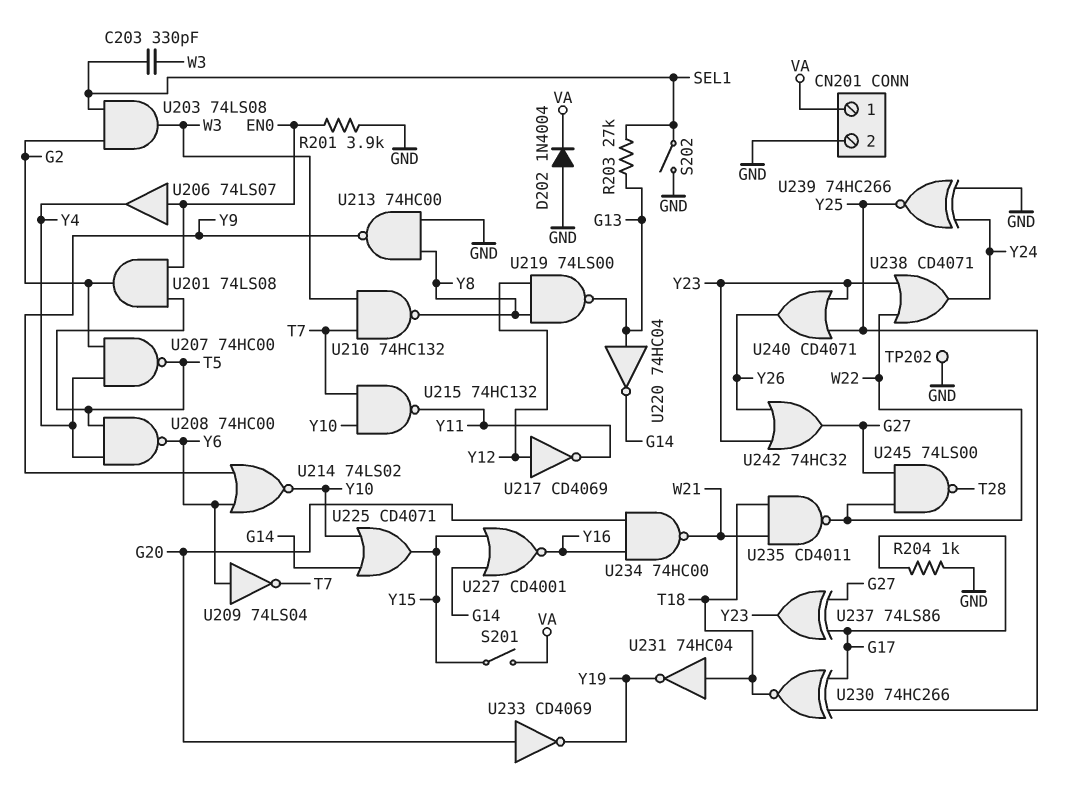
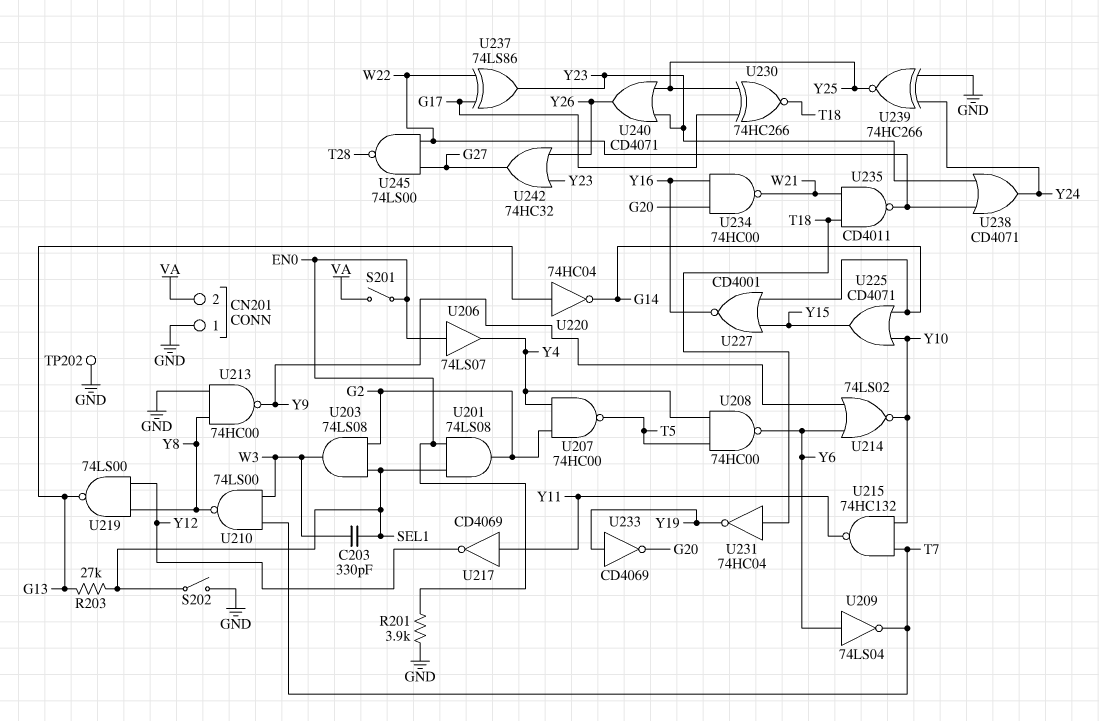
CN201 pin 1: VA -> GND
CN201 pin 2: GND -> VA
D202: diode 1N4004 (A GND, K VA) -> none
R204: 1k (G17, GND) -> none
S201: switch (VA, Y15) -> switch (EN0, VA)
U201: AND 74LS08 (in EN0, in T5, out G2) -> AND 74LS08 (in EN0, in SEL1, out G2)
U210: NAND 74HC132 (in T7, in W3, out Y8) -> NAND 74LS00 (in T7, in W3, out Y8)
U217: NOT CD4069 (in Y12, out Y11) -> NOT CD4069 (in Y11, out Y12)
U233: NOT CD4069 (in G20, out Y19) -> NOT CD4069 (in Y19, out G20)
U237: XOR 74LS86 (in G17, in G27, out Y23) -> XOR 74LS86 (in G17, in W22, out Y23)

§ Task prompt
Print exactly what appears from the first line of the listing above down to the line containing "U201: AND 74LS08", inclusive, and leave out all pictures.

§ Output below
CN201 pin 1: VA -> GND
CN201 pin 2: GND -> VA
D202: diode 1N4004 (A GND, K VA) -> none
R204: 1k (G17, GND) -> none
S201: switch (VA, Y15) -> switch (EN0, VA)
U201: AND 74LS08 (in EN0, in T5, out G2) -> AND 74LS08 (in EN0, in SEL1, out G2)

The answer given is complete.